▶ [TASK]: Reproduce every entry below exactly, minus the pictures.

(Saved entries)

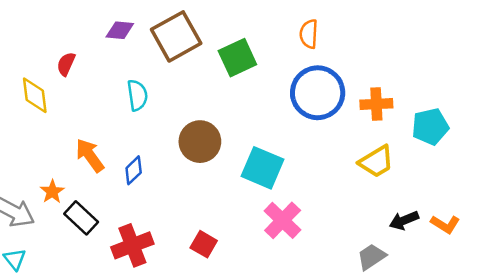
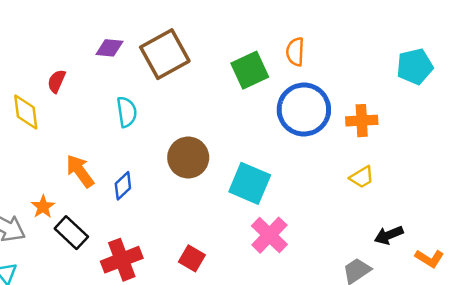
green square: (237, 58) -> (250, 70), moved
cyan pentagon: (430, 127) -> (415, 66), moved
yellow trapezoid: (376, 162) -> (362, 177), size x0.7
orange L-shape: (445, 224) -> (429, 258), moved

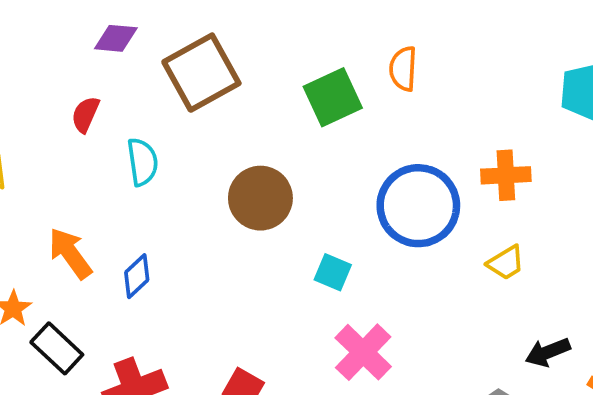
purple diamond: (109, 48) -> (116, 38), moved
red semicircle: (57, 81) -> (85, 114), moved
blue circle: (304, 110) -> (418, 206), moved
brown circle: (188, 158) -> (260, 198), moved
cyan square: (250, 183) -> (333, 272), size x0.6

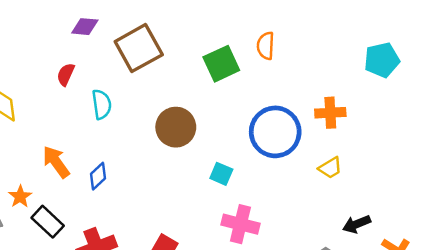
pink cross: (363, 352) -> (240, 224), turned -30

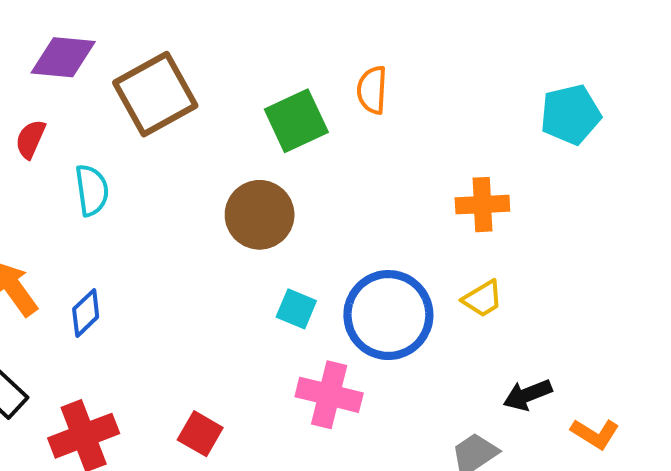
purple diamond: (85, 27) -> (63, 57), size x1.4
brown circle: (176, 127) -> (260, 215), moved
blue circle: (275, 132) -> (388, 315), moved

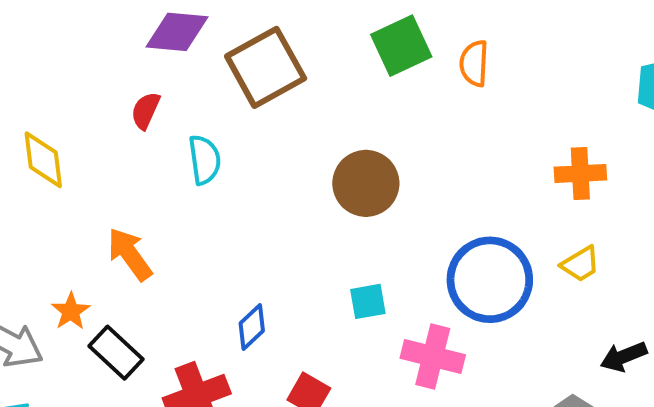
green square: (296, 121) -> (401, 46), moved
cyan square: (296, 309) -> (368, 301), moved, turned -33
blue diamond: (86, 313) -> (252, 327), moved

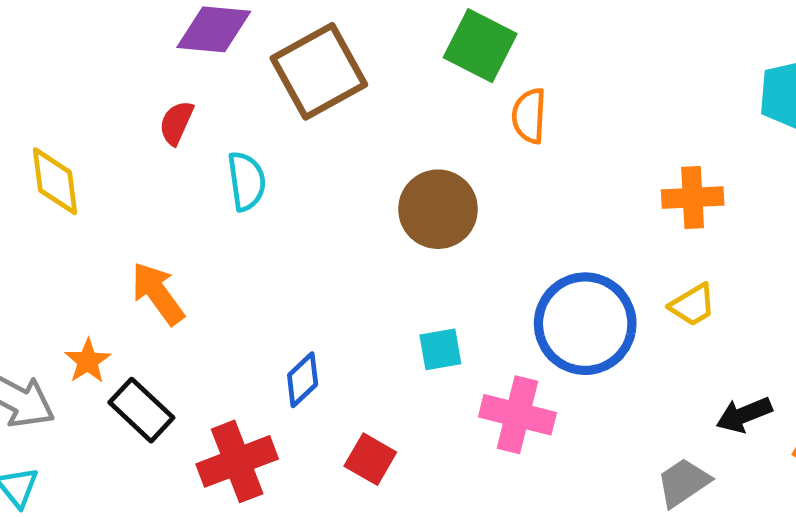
green square: (401, 46) -> (480, 46), turned -38
orange semicircle: (474, 63) -> (529, 116), moved

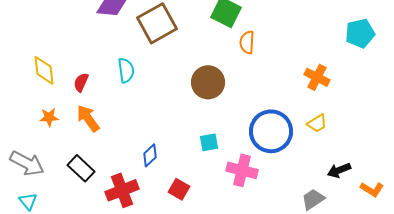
red semicircle: (176, 123) -> (81, 82), moved
orange cross: (693, 198) -> (317, 77), turned 30
orange star: (88, 361) -> (49, 117), moved, turned 30

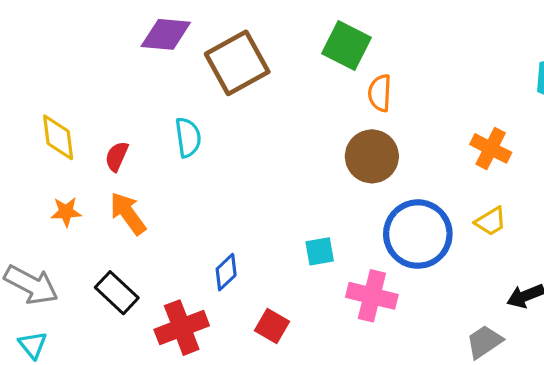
brown circle: (208, 82) -> (372, 156), moved

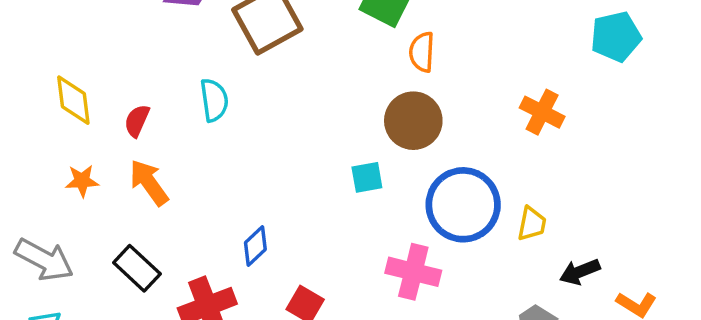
yellow trapezoid: (491, 221) -> (532, 224), moved, turned -48
cyan square: (320, 251) -> (367, 177), moved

▶ [FINISHED TASK]:
green square: (237, 58) -> (250, 70), moved
cyan pentagon: (430, 127) -> (415, 66), moved
yellow trapezoid: (376, 162) -> (362, 177), size x0.7
orange L-shape: (445, 224) -> (429, 258), moved

purple diamond: (109, 48) -> (116, 38), moved
red semicircle: (57, 81) -> (85, 114), moved
blue circle: (304, 110) -> (418, 206), moved
brown circle: (188, 158) -> (260, 198), moved
cyan square: (250, 183) -> (333, 272), size x0.6

pink cross: (363, 352) -> (240, 224), turned -30

purple diamond: (85, 27) -> (63, 57), size x1.4
brown circle: (176, 127) -> (260, 215), moved
blue circle: (275, 132) -> (388, 315), moved

green square: (296, 121) -> (401, 46), moved
cyan square: (296, 309) -> (368, 301), moved, turned -33
blue diamond: (86, 313) -> (252, 327), moved

green square: (401, 46) -> (480, 46), turned -38
orange semicircle: (474, 63) -> (529, 116), moved

red semicircle: (176, 123) -> (81, 82), moved
orange cross: (693, 198) -> (317, 77), turned 30
orange star: (88, 361) -> (49, 117), moved, turned 30

brown circle: (208, 82) -> (372, 156), moved

yellow trapezoid: (491, 221) -> (532, 224), moved, turned -48
cyan square: (320, 251) -> (367, 177), moved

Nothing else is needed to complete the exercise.